··· Materials provided ···

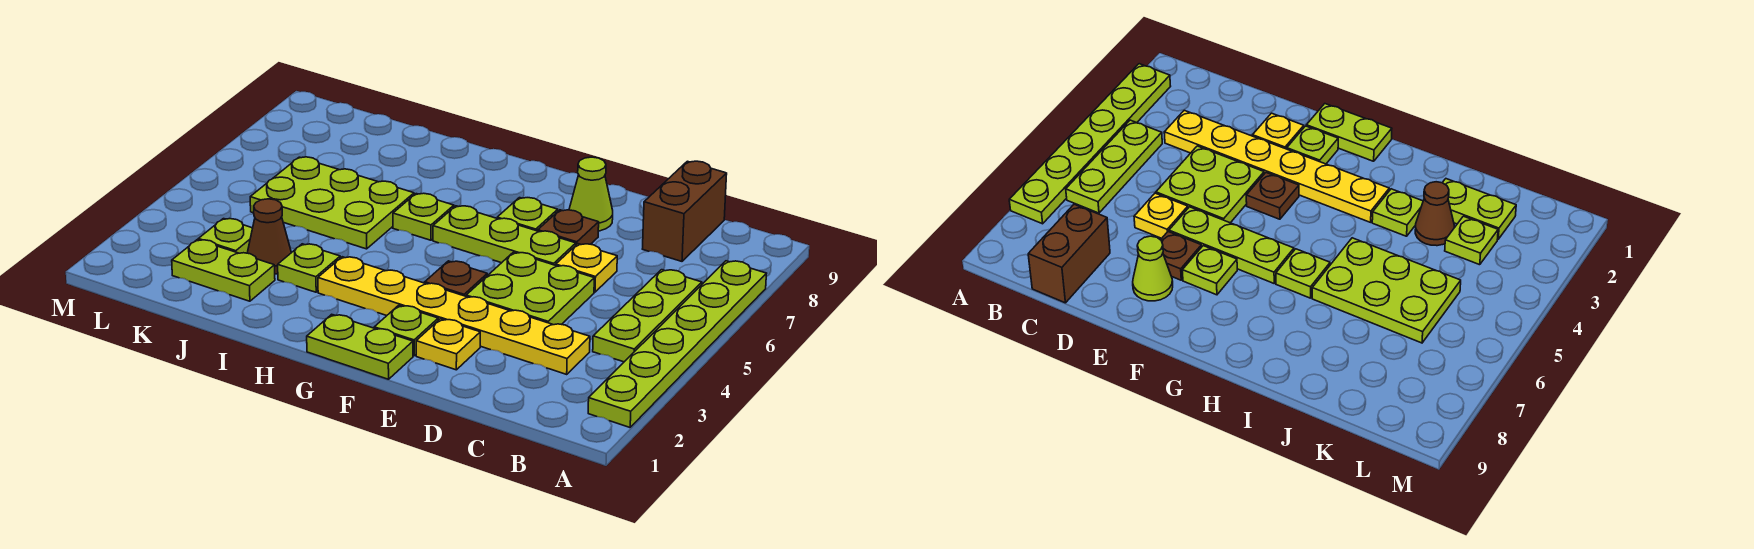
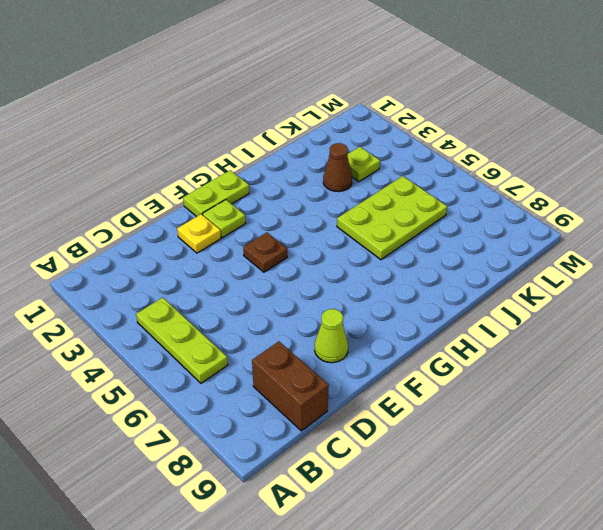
none -> lime plate A2:A7 level 1
none -> yellow plate C3:H3 level 1
none -> lime plate D4:E5 level 1

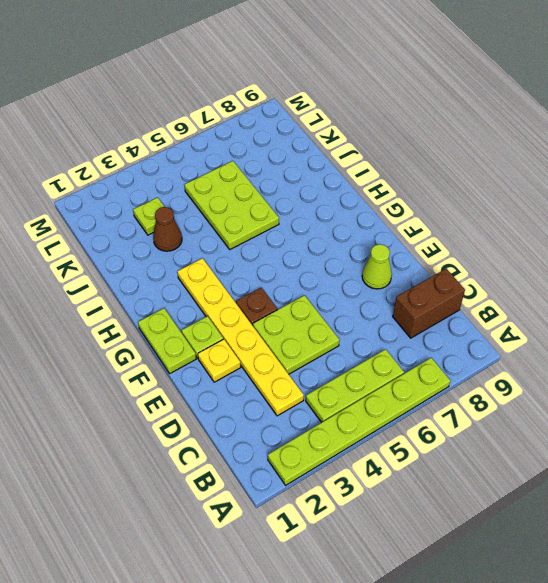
none -> yellow plate D6 level 1
none -> lime plate E6:G6 level 1
none -> brown plate E7 level 1

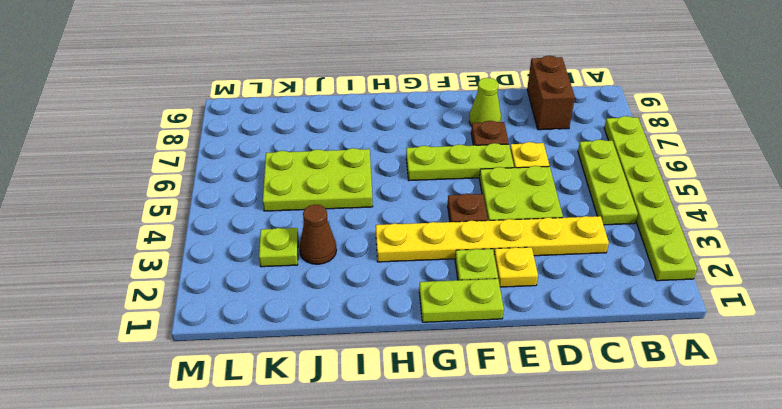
none -> lime plate F7 level 1
none -> lime plate H6 level 1
none -> lime plate I3 level 1

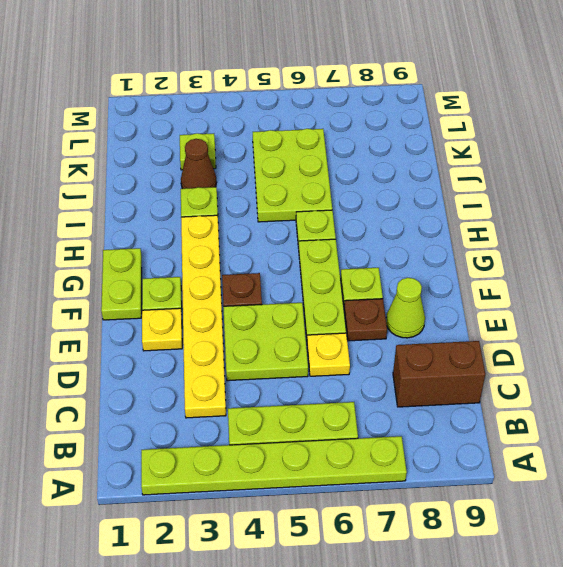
none -> lime plate J2:K2 level 1

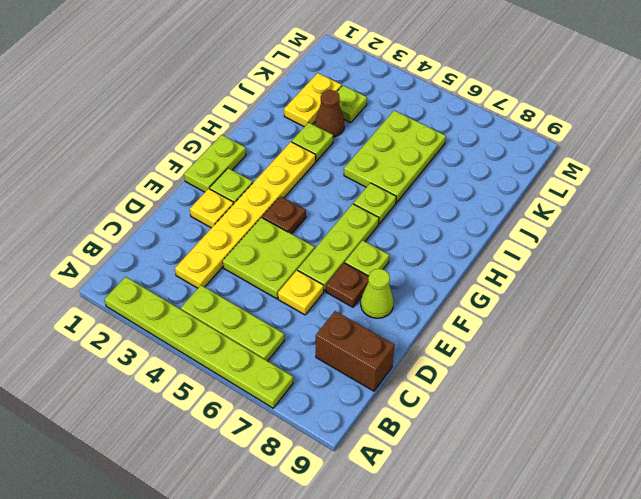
yellow plate J2:K2 level 1 -> lime plate J2:K2 level 1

···

Problem description:
Search the entries for the word "lime", then gather every line that has it.

The answer:
none -> lime plate A2:A7 level 1
none -> lime plate D4:E5 level 1
none -> lime plate E6:G6 level 1
none -> lime plate F7 level 1
none -> lime plate H6 level 1
none -> lime plate I3 level 1
none -> lime plate J2:K2 level 1
yellow plate J2:K2 level 1 -> lime plate J2:K2 level 1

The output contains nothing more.